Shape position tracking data

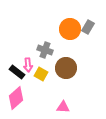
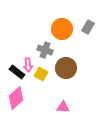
orange circle: moved 8 px left
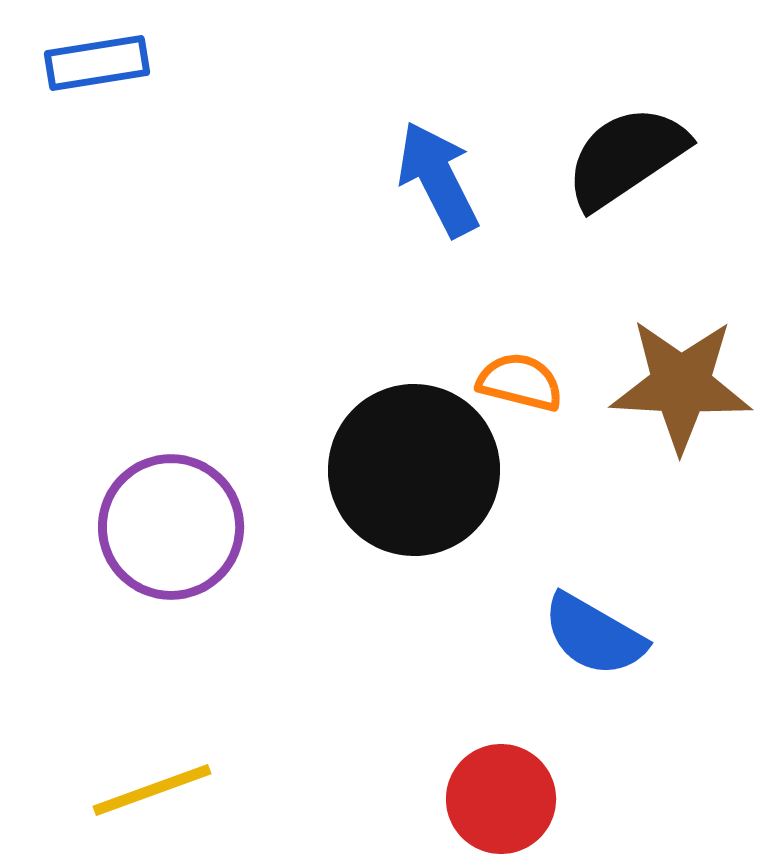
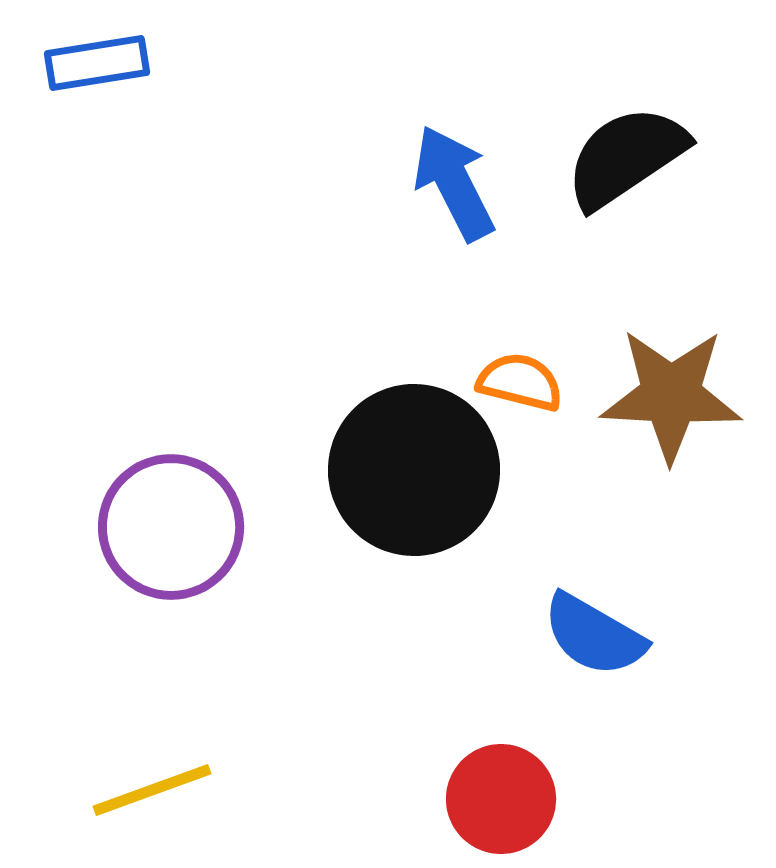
blue arrow: moved 16 px right, 4 px down
brown star: moved 10 px left, 10 px down
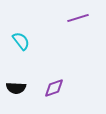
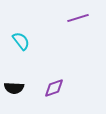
black semicircle: moved 2 px left
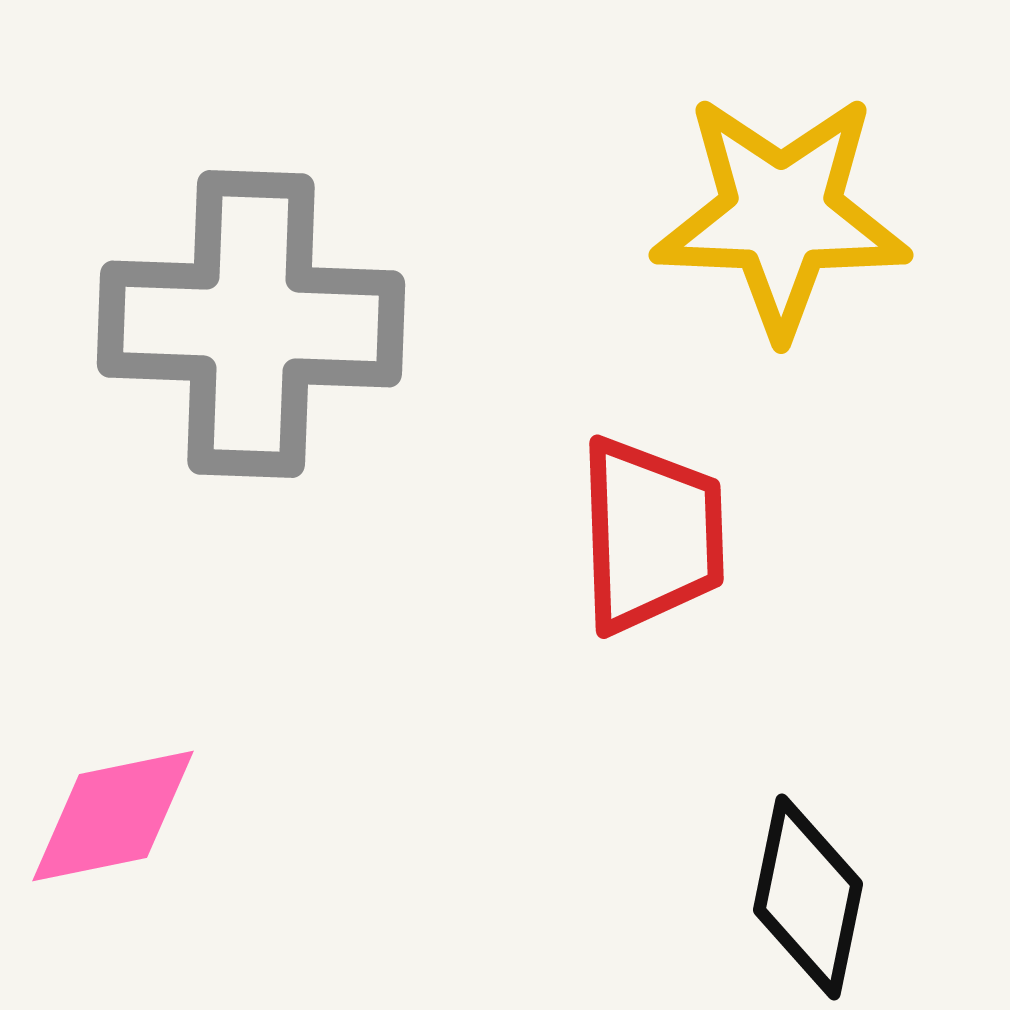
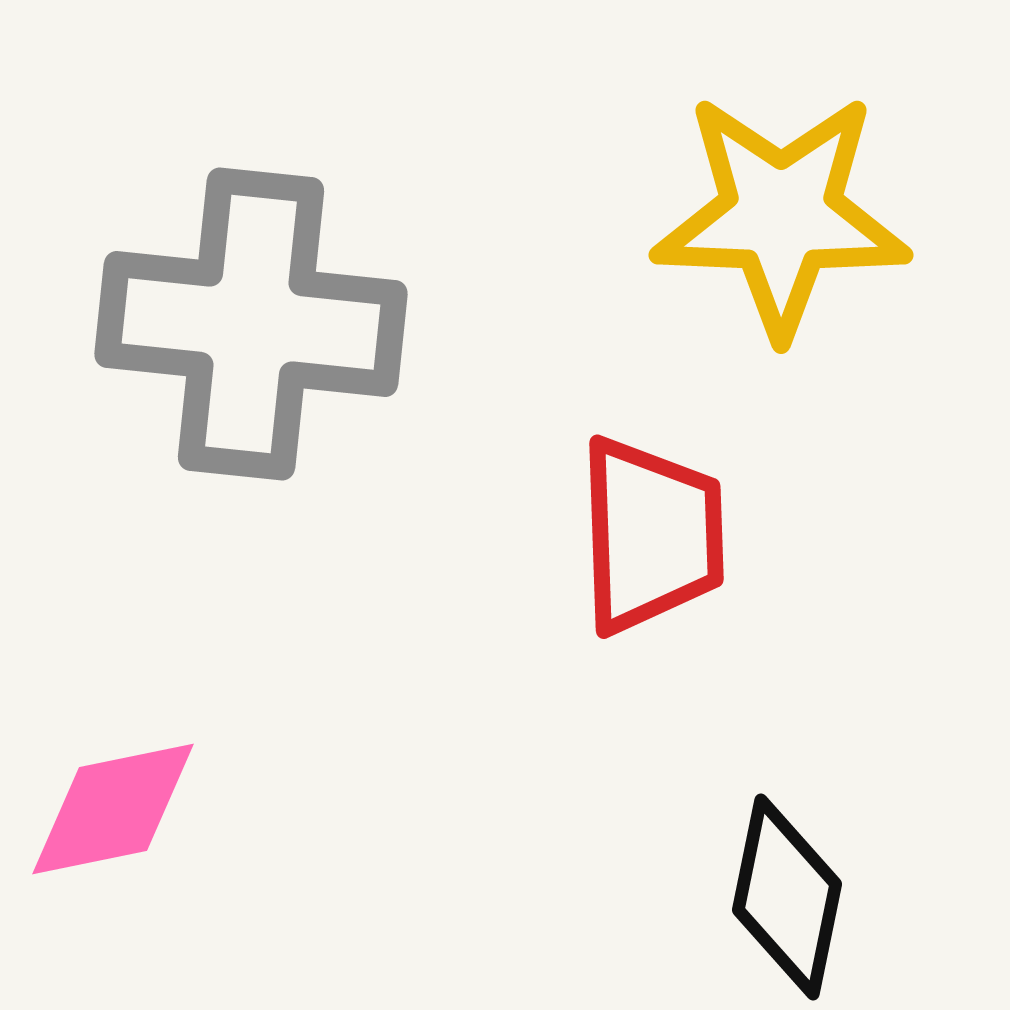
gray cross: rotated 4 degrees clockwise
pink diamond: moved 7 px up
black diamond: moved 21 px left
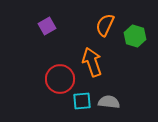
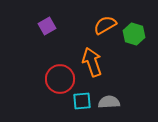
orange semicircle: rotated 35 degrees clockwise
green hexagon: moved 1 px left, 2 px up
gray semicircle: rotated 10 degrees counterclockwise
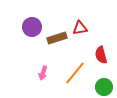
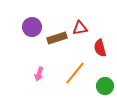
red semicircle: moved 1 px left, 7 px up
pink arrow: moved 4 px left, 1 px down
green circle: moved 1 px right, 1 px up
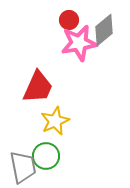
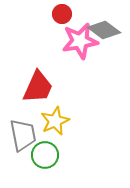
red circle: moved 7 px left, 6 px up
gray diamond: rotated 76 degrees clockwise
pink star: moved 1 px right, 2 px up
green circle: moved 1 px left, 1 px up
gray trapezoid: moved 32 px up
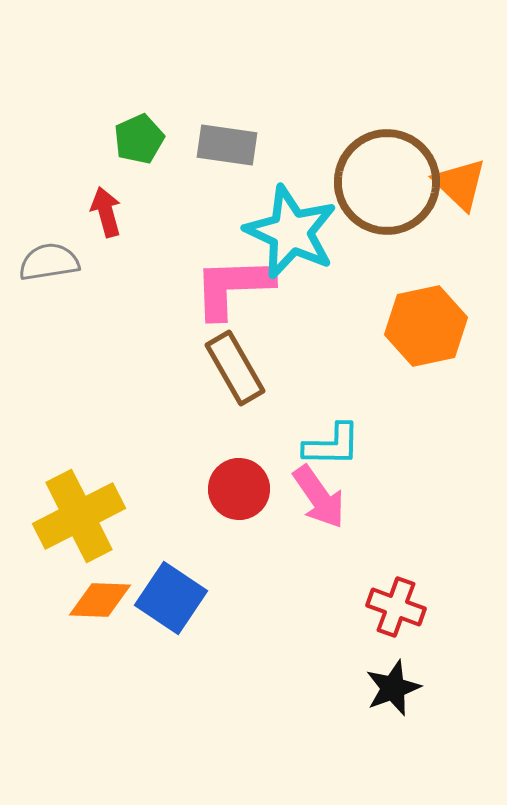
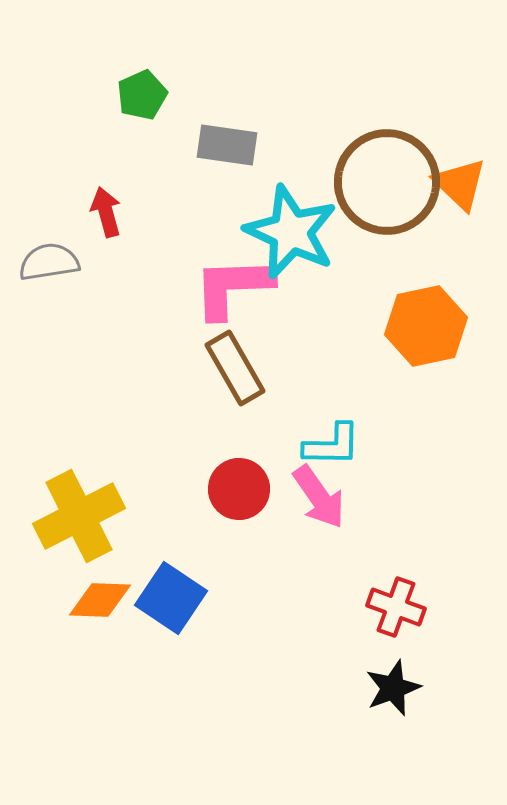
green pentagon: moved 3 px right, 44 px up
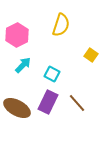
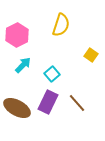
cyan square: rotated 21 degrees clockwise
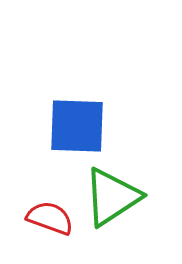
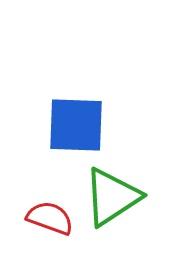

▶ **WORK ITEM**: All lines in the records above that contain "gray" are to be reported.

▶ **RESULT OF THE EXERCISE**:
gray cross: rotated 4 degrees clockwise
gray semicircle: rotated 10 degrees counterclockwise
gray diamond: rotated 76 degrees clockwise
gray trapezoid: moved 32 px up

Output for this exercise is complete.